Data provided ::

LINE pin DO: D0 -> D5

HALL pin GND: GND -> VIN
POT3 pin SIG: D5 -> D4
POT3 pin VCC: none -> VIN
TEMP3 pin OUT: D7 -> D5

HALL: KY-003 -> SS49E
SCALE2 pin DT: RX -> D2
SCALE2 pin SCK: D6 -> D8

Task goal ::
Set down the complete listing once more, exactly as it stands above.

Answer to this problem ::
LINE pin DO: D0 -> D5

HALL pin GND: GND -> VIN
POT3 pin SIG: D5 -> D4
POT3 pin VCC: none -> VIN
TEMP3 pin OUT: D7 -> D5

HALL: KY-003 -> SS49E
SCALE2 pin DT: RX -> D2
SCALE2 pin SCK: D6 -> D8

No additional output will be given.